> _Working data_:
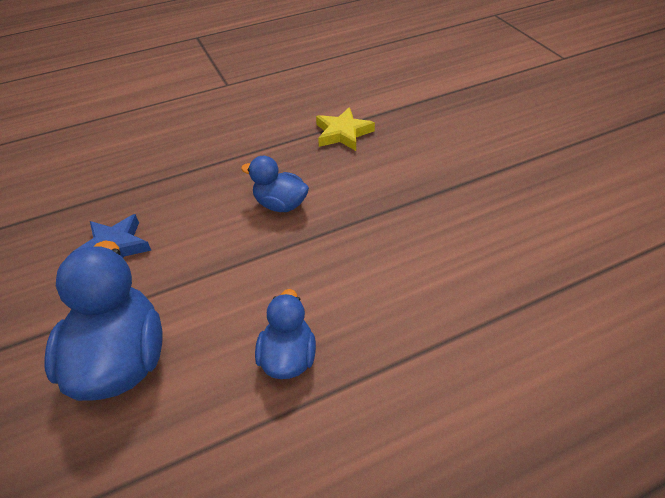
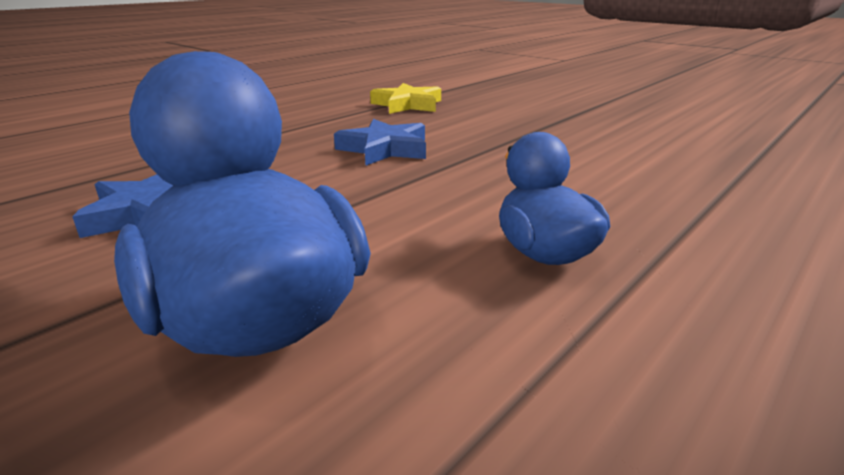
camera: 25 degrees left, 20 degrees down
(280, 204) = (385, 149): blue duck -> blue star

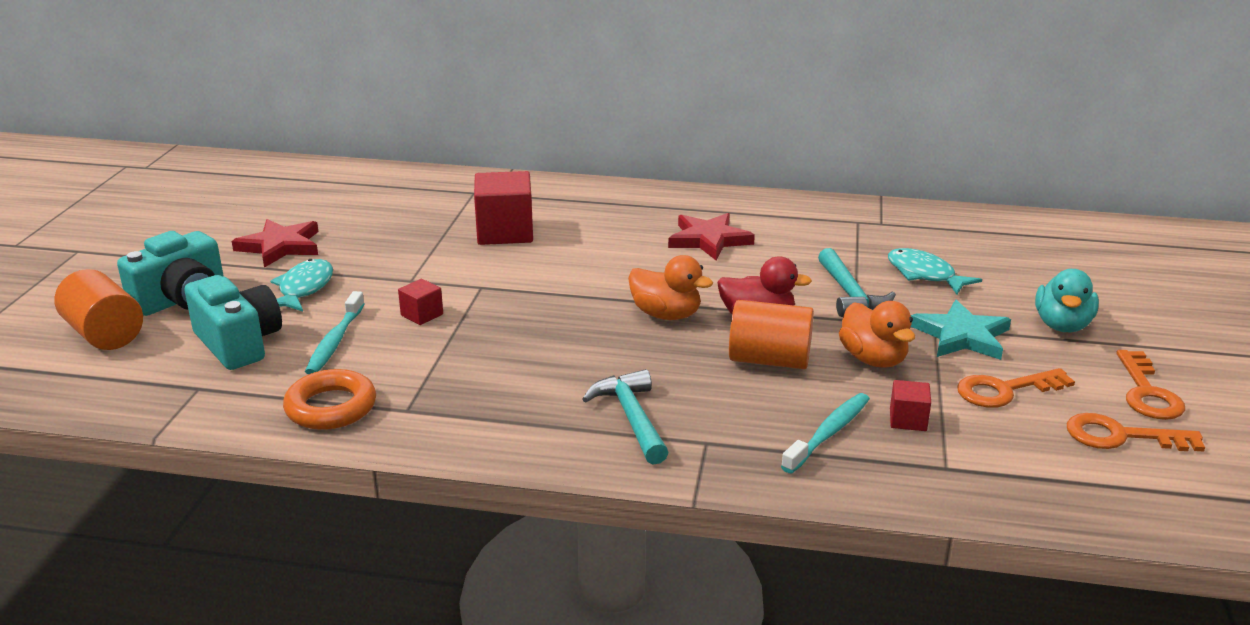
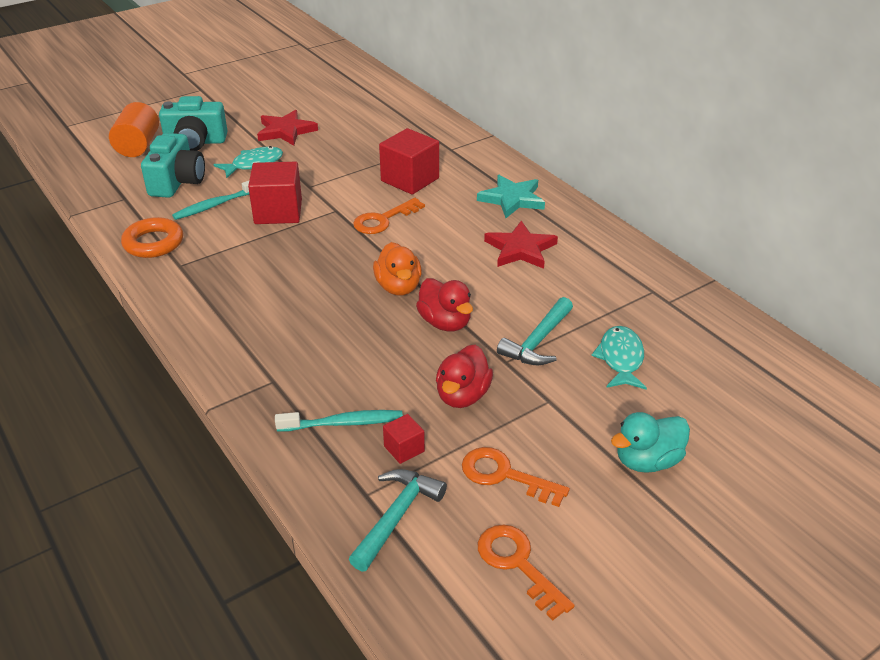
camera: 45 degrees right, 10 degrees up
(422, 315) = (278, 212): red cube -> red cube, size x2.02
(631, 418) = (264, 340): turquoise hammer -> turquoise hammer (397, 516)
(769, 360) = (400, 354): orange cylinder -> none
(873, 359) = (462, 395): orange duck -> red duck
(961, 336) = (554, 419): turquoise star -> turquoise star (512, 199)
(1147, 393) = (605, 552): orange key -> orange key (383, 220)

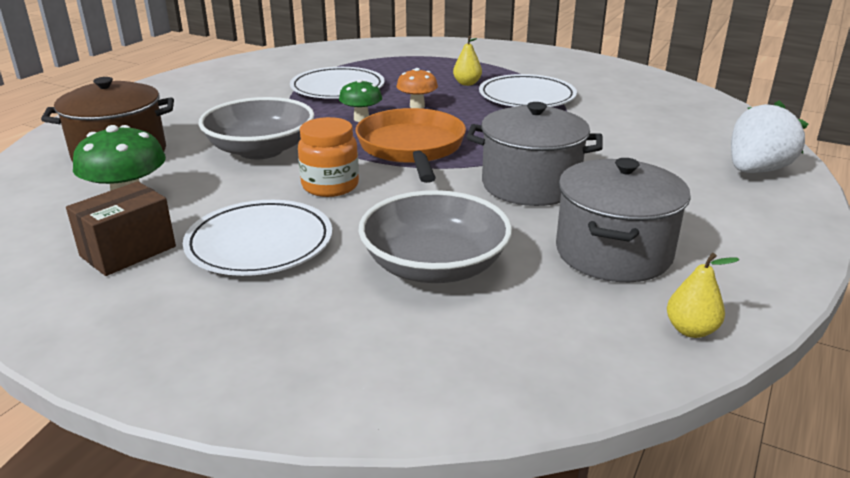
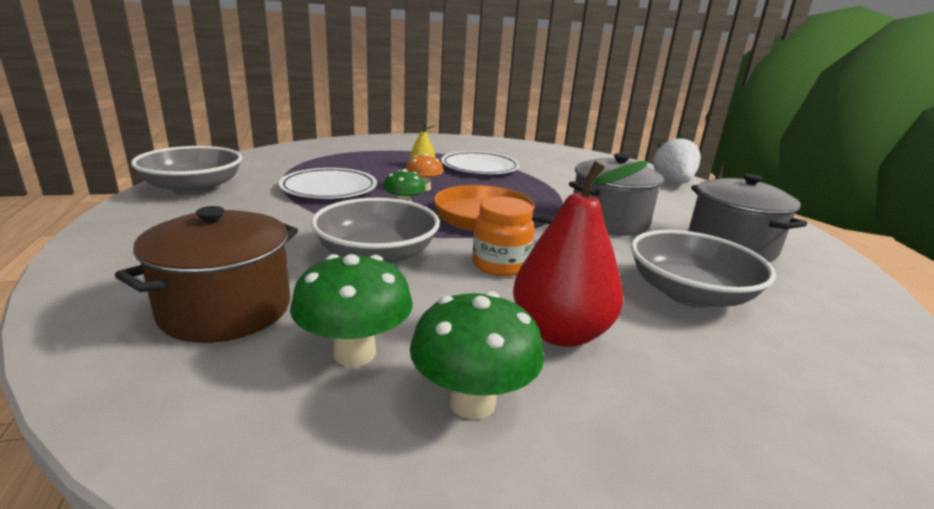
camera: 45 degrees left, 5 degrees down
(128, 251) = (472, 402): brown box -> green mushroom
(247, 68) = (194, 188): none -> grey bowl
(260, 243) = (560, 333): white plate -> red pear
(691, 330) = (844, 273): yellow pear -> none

---

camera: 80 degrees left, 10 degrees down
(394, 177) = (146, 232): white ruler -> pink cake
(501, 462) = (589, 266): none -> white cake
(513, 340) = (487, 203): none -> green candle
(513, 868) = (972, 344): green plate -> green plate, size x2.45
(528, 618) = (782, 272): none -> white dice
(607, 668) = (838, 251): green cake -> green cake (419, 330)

> _Task requirements_: Given the word "star", show every line of the records that contains it.

> _Solution for this problem_:
(280, 204) = (385, 149): blue duck -> blue star
(961, 336) = (554, 419): turquoise star -> turquoise star (512, 199)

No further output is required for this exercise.